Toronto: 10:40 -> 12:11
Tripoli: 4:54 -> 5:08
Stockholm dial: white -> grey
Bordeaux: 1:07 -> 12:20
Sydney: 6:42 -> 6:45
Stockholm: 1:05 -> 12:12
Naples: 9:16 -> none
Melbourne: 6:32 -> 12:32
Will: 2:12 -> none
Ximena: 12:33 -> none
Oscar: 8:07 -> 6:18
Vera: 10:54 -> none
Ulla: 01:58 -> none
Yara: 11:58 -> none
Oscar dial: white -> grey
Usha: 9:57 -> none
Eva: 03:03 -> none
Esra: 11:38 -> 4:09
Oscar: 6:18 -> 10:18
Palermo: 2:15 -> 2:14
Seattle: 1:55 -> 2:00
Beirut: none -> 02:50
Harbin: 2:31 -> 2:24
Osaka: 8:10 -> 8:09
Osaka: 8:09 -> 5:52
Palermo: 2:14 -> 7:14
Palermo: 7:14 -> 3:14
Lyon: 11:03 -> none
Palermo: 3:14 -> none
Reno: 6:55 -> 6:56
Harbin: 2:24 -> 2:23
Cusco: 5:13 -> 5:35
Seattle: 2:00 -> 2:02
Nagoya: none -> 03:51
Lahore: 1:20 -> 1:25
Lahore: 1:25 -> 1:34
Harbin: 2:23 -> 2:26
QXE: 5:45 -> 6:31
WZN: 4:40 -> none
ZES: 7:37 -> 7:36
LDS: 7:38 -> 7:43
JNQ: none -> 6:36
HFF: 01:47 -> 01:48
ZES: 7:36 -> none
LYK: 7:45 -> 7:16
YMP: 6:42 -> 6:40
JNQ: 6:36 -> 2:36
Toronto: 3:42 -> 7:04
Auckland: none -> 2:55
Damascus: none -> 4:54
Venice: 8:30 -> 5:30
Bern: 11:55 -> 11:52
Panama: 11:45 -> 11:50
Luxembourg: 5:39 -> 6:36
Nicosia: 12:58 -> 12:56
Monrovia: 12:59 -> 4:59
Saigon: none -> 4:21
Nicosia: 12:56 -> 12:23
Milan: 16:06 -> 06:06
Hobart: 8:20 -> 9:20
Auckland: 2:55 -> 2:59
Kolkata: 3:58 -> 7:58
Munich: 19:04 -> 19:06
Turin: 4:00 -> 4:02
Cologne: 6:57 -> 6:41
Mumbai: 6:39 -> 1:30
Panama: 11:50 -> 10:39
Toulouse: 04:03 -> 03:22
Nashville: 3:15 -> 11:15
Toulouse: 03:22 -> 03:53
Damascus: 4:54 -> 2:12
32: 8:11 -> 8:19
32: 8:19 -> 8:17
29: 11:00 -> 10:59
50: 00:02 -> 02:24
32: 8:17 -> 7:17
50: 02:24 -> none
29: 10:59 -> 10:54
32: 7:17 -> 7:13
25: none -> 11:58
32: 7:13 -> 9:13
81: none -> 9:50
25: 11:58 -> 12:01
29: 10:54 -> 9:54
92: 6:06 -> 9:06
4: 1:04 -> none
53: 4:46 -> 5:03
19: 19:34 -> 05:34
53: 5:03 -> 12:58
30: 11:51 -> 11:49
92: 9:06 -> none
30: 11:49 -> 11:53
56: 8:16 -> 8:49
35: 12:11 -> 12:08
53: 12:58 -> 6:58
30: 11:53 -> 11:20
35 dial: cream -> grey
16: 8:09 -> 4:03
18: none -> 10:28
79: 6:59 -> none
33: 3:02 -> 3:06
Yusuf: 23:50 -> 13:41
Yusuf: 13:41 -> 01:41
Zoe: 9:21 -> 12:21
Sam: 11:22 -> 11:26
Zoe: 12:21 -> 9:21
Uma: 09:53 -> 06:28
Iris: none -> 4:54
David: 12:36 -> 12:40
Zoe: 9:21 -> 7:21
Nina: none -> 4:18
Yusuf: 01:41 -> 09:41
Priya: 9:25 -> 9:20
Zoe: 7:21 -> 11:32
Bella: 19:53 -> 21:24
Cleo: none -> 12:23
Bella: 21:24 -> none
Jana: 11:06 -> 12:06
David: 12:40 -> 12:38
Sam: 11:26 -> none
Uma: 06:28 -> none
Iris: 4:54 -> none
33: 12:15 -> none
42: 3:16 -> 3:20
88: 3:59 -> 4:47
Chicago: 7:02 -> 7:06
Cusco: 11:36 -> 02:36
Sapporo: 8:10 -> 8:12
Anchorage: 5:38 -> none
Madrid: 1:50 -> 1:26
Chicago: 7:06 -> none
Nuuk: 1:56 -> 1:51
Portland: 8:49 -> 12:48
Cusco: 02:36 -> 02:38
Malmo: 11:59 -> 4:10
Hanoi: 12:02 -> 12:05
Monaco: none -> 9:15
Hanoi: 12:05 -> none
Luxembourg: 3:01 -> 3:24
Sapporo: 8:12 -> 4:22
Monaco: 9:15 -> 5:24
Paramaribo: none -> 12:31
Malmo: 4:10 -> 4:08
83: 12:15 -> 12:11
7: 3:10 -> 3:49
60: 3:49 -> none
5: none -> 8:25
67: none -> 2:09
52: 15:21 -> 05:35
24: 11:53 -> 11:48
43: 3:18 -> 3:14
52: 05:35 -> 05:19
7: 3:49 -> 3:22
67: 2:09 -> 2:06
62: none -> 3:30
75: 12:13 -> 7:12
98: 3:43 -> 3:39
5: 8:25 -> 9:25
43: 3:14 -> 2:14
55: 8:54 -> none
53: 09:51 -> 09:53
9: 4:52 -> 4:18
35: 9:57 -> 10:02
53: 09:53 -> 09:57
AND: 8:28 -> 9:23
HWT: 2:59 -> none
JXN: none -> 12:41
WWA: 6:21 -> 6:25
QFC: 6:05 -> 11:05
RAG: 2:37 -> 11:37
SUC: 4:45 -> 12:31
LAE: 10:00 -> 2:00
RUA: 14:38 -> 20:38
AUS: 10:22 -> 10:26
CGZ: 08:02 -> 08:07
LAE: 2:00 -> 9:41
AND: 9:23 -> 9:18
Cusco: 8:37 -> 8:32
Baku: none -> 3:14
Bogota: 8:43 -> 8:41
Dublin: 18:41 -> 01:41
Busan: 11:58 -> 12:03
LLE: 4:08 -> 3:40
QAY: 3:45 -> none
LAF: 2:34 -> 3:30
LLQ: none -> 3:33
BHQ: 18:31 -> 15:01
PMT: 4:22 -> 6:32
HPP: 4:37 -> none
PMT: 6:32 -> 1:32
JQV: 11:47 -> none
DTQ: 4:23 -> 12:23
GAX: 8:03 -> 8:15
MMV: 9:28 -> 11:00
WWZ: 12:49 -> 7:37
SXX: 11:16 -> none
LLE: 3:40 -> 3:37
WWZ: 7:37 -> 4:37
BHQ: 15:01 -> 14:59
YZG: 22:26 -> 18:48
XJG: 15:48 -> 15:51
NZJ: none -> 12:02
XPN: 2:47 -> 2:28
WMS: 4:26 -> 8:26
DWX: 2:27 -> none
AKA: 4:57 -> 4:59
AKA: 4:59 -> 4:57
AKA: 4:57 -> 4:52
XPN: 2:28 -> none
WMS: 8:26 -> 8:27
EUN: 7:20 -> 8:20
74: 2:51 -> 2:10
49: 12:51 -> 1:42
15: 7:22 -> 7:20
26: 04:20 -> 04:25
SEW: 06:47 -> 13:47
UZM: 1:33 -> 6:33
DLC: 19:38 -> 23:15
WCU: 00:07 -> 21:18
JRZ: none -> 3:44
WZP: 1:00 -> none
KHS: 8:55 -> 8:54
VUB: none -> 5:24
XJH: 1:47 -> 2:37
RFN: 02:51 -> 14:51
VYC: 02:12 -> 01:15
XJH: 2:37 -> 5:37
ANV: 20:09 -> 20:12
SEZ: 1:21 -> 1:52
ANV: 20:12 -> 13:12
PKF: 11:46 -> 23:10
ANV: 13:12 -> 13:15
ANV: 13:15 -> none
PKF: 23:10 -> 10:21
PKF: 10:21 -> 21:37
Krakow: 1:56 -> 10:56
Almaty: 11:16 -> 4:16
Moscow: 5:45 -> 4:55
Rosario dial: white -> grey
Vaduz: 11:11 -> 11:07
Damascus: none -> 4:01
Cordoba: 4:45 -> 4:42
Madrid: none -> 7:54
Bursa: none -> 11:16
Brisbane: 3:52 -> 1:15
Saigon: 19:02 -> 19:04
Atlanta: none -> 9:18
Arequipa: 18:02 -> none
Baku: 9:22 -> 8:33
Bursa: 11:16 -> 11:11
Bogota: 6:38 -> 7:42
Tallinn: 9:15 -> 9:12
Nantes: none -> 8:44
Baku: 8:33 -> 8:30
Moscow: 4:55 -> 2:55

___

# AIM OF THE TASK:
Write out the lines of the records as a numbered list, from the first line up to and including the line that contains "ZES: 7:36 -> none". Omit blank lines and include no other lines.

# OUTPUT FOR THIS TASK:
1. Toronto: 10:40 -> 12:11
2. Tripoli: 4:54 -> 5:08
3. Stockholm dial: white -> grey
4. Bordeaux: 1:07 -> 12:20
5. Sydney: 6:42 -> 6:45
6. Stockholm: 1:05 -> 12:12
7. Naples: 9:16 -> none
8. Melbourne: 6:32 -> 12:32
9. Will: 2:12 -> none
10. Ximena: 12:33 -> none
11. Oscar: 8:07 -> 6:18
12. Vera: 10:54 -> none
13. Ulla: 01:58 -> none
14. Yara: 11:58 -> none
15. Oscar dial: white -> grey
16. Usha: 9:57 -> none
17. Eva: 03:03 -> none
18. Esra: 11:38 -> 4:09
19. Oscar: 6:18 -> 10:18
20. Palermo: 2:15 -> 2:14
21. Seattle: 1:55 -> 2:00
22. Beirut: none -> 02:50
23. Harbin: 2:31 -> 2:24
24. Osaka: 8:10 -> 8:09
25. Osaka: 8:09 -> 5:52
26. Palermo: 2:14 -> 7:14
27. Palermo: 7:14 -> 3:14
28. Lyon: 11:03 -> none
29. Palermo: 3:14 -> none
30. Reno: 6:55 -> 6:56
31. Harbin: 2:24 -> 2:23
32. Cusco: 5:13 -> 5:35
33. Seattle: 2:00 -> 2:02
34. Nagoya: none -> 03:51
35. Lahore: 1:20 -> 1:25
36. Lahore: 1:25 -> 1:34
37. Harbin: 2:23 -> 2:26
38. QXE: 5:45 -> 6:31
39. WZN: 4:40 -> none
40. ZES: 7:37 -> 7:36
41. LDS: 7:38 -> 7:43
42. JNQ: none -> 6:36
43. HFF: 01:47 -> 01:48
44. ZES: 7:36 -> none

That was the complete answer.